WHAT IS EXPECTED: Without leaving out a single line, restate the entries below exactly.

*** Opening ENTRIES PROVIDED ***

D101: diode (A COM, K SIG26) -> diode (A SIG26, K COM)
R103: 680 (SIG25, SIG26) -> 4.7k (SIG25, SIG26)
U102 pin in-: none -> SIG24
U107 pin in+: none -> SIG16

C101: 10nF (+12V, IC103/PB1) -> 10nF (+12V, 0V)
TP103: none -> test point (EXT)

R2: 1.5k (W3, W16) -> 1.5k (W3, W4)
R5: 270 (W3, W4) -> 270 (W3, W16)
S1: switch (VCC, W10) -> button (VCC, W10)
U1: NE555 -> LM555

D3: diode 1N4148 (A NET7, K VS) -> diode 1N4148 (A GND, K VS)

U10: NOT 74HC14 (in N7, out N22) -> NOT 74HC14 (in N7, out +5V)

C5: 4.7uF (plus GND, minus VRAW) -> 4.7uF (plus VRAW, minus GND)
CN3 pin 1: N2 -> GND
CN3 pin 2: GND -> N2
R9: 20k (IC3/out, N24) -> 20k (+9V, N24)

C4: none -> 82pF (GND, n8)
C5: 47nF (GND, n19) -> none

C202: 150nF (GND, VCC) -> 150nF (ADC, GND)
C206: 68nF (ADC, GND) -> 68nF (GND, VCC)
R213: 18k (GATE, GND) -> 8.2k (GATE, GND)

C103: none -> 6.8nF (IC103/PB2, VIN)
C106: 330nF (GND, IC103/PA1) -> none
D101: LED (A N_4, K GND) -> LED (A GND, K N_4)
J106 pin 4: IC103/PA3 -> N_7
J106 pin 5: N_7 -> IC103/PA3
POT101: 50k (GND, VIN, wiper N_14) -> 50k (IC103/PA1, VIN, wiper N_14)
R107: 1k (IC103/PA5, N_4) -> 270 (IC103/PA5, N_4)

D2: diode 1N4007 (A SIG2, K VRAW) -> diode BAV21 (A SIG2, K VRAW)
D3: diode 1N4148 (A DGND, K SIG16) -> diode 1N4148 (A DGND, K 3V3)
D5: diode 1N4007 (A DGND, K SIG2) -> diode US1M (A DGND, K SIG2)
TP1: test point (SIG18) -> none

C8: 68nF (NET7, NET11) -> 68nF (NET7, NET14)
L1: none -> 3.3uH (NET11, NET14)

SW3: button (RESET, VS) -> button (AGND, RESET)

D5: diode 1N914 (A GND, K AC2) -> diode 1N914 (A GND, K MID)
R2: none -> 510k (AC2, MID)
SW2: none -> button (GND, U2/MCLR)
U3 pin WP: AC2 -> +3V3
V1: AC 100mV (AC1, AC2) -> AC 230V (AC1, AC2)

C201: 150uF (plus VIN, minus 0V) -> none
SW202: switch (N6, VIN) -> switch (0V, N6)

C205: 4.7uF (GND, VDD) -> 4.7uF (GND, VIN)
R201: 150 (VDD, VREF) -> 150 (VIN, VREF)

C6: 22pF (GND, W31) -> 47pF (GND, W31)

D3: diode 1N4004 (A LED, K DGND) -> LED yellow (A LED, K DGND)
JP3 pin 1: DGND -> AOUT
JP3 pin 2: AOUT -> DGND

*** Closing ENTRIES PROVIDED ***

ANSWER:
D101: diode (A COM, K SIG26) -> diode (A SIG26, K COM)
R103: 680 (SIG25, SIG26) -> 4.7k (SIG25, SIG26)
U102 pin in-: none -> SIG24
U107 pin in+: none -> SIG16

C101: 10nF (+12V, IC103/PB1) -> 10nF (+12V, 0V)
TP103: none -> test point (EXT)

R2: 1.5k (W3, W16) -> 1.5k (W3, W4)
R5: 270 (W3, W4) -> 270 (W3, W16)
S1: switch (VCC, W10) -> button (VCC, W10)
U1: NE555 -> LM555

D3: diode 1N4148 (A NET7, K VS) -> diode 1N4148 (A GND, K VS)

U10: NOT 74HC14 (in N7, out N22) -> NOT 74HC14 (in N7, out +5V)

C5: 4.7uF (plus GND, minus VRAW) -> 4.7uF (plus VRAW, minus GND)
CN3 pin 1: N2 -> GND
CN3 pin 2: GND -> N2
R9: 20k (IC3/out, N24) -> 20k (+9V, N24)

C4: none -> 82pF (GND, n8)
C5: 47nF (GND, n19) -> none

C202: 150nF (GND, VCC) -> 150nF (ADC, GND)
C206: 68nF (ADC, GND) -> 68nF (GND, VCC)
R213: 18k (GATE, GND) -> 8.2k (GATE, GND)

C103: none -> 6.8nF (IC103/PB2, VIN)
C106: 330nF (GND, IC103/PA1) -> none
D101: LED (A N_4, K GND) -> LED (A GND, K N_4)
J106 pin 4: IC103/PA3 -> N_7
J106 pin 5: N_7 -> IC103/PA3
POT101: 50k (GND, VIN, wiper N_14) -> 50k (IC103/PA1, VIN, wiper N_14)
R107: 1k (IC103/PA5, N_4) -> 270 (IC103/PA5, N_4)

D2: diode 1N4007 (A SIG2, K VRAW) -> diode BAV21 (A SIG2, K VRAW)
D3: diode 1N4148 (A DGND, K SIG16) -> diode 1N4148 (A DGND, K 3V3)
D5: diode 1N4007 (A DGND, K SIG2) -> diode US1M (A DGND, K SIG2)
TP1: test point (SIG18) -> none

C8: 68nF (NET7, NET11) -> 68nF (NET7, NET14)
L1: none -> 3.3uH (NET11, NET14)

SW3: button (RESET, VS) -> button (AGND, RESET)

D5: diode 1N914 (A GND, K AC2) -> diode 1N914 (A GND, K MID)
R2: none -> 510k (AC2, MID)
SW2: none -> button (GND, U2/MCLR)
U3 pin WP: AC2 -> +3V3
V1: AC 100mV (AC1, AC2) -> AC 230V (AC1, AC2)

C201: 150uF (plus VIN, minus 0V) -> none
SW202: switch (N6, VIN) -> switch (0V, N6)

C205: 4.7uF (GND, VDD) -> 4.7uF (GND, VIN)
R201: 150 (VDD, VREF) -> 150 (VIN, VREF)

C6: 22pF (GND, W31) -> 47pF (GND, W31)

D3: diode 1N4004 (A LED, K DGND) -> LED yellow (A LED, K DGND)
JP3 pin 1: DGND -> AOUT
JP3 pin 2: AOUT -> DGND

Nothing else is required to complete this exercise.